Which of the lines in the records below hold the string "green"? Copy every one of them.

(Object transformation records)
□ □ □ □ □
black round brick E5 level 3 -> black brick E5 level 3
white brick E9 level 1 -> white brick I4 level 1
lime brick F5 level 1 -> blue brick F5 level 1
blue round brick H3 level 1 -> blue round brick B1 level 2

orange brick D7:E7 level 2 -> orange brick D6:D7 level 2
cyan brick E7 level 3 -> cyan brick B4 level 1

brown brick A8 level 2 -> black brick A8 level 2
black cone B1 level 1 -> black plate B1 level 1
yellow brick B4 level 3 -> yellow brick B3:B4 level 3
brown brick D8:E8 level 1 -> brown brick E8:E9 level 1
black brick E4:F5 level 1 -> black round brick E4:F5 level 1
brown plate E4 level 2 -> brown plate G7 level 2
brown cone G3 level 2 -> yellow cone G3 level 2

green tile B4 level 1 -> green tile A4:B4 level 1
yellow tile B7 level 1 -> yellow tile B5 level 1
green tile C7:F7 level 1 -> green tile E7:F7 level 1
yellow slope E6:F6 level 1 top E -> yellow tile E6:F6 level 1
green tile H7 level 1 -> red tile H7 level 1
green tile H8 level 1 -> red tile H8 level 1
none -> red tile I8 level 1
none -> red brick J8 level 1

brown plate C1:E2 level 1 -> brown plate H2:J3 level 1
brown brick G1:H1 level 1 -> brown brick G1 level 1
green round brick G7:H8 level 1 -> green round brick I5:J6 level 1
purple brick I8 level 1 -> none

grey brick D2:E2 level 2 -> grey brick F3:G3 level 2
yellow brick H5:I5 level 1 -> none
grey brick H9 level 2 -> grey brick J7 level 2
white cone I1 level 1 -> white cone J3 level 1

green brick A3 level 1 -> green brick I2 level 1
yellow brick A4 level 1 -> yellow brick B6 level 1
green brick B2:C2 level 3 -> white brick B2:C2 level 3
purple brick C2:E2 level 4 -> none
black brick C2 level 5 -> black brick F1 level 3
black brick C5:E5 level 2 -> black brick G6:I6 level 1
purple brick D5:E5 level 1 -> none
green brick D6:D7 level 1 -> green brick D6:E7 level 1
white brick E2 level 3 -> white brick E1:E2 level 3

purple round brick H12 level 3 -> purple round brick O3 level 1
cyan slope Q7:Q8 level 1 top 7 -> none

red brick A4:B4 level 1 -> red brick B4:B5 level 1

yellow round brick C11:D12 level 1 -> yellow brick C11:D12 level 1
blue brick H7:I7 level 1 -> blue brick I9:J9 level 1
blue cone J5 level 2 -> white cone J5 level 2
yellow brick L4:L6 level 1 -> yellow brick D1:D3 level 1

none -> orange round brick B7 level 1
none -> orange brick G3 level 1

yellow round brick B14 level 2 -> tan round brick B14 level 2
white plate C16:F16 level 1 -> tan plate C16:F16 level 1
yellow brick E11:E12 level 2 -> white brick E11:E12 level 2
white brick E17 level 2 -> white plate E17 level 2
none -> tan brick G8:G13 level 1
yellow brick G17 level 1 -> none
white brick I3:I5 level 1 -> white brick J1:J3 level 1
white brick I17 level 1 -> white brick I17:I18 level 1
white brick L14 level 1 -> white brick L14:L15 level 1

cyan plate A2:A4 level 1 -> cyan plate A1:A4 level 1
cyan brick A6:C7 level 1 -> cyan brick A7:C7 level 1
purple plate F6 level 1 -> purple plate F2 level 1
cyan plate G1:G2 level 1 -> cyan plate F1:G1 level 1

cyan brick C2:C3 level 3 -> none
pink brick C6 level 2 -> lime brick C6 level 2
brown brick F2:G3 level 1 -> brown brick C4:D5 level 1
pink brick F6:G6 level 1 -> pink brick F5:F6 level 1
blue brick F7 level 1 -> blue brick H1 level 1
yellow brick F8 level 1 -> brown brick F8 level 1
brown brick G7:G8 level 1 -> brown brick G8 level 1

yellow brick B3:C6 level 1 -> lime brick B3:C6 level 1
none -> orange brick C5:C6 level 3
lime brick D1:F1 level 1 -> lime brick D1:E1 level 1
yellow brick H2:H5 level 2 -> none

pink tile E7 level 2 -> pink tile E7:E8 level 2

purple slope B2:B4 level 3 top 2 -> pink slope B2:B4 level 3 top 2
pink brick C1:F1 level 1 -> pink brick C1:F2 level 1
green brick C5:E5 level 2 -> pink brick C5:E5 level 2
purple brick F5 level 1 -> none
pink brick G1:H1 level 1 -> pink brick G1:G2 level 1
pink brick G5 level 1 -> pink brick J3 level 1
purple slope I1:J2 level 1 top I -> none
□ □ □ □ □
-- TASK RESULT --
green tile B4 level 1 -> green tile A4:B4 level 1
green tile C7:F7 level 1 -> green tile E7:F7 level 1
green tile H7 level 1 -> red tile H7 level 1
green tile H8 level 1 -> red tile H8 level 1
green round brick G7:H8 level 1 -> green round brick I5:J6 level 1
green brick A3 level 1 -> green brick I2 level 1
green brick B2:C2 level 3 -> white brick B2:C2 level 3
green brick D6:D7 level 1 -> green brick D6:E7 level 1
green brick C5:E5 level 2 -> pink brick C5:E5 level 2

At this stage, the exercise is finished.